## Prompt
Which lines belong in the answer? Exactly those from the line containing "none -> pink 1x2 plate [444,135,494,194]" through the last line of the records below, repeated as written.

## Entries supplied
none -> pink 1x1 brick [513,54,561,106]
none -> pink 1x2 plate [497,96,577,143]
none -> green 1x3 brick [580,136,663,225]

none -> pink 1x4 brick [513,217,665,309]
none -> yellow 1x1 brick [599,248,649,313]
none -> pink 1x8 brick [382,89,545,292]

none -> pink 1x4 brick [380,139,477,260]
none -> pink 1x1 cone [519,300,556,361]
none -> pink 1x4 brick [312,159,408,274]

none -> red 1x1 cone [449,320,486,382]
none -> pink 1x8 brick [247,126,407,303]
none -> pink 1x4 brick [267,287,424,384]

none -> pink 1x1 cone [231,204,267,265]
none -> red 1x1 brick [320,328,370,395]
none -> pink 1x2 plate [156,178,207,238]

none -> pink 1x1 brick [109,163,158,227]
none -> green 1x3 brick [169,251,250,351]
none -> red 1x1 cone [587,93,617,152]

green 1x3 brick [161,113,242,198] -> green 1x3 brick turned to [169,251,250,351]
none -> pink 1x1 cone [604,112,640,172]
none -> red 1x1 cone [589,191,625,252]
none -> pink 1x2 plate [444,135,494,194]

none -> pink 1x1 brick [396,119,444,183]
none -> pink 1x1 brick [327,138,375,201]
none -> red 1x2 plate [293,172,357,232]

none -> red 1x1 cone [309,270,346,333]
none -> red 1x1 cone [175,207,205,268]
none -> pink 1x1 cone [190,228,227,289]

## Solution
none -> pink 1x2 plate [444,135,494,194]

none -> pink 1x1 brick [396,119,444,183]
none -> pink 1x1 brick [327,138,375,201]
none -> red 1x2 plate [293,172,357,232]

none -> red 1x1 cone [309,270,346,333]
none -> red 1x1 cone [175,207,205,268]
none -> pink 1x1 cone [190,228,227,289]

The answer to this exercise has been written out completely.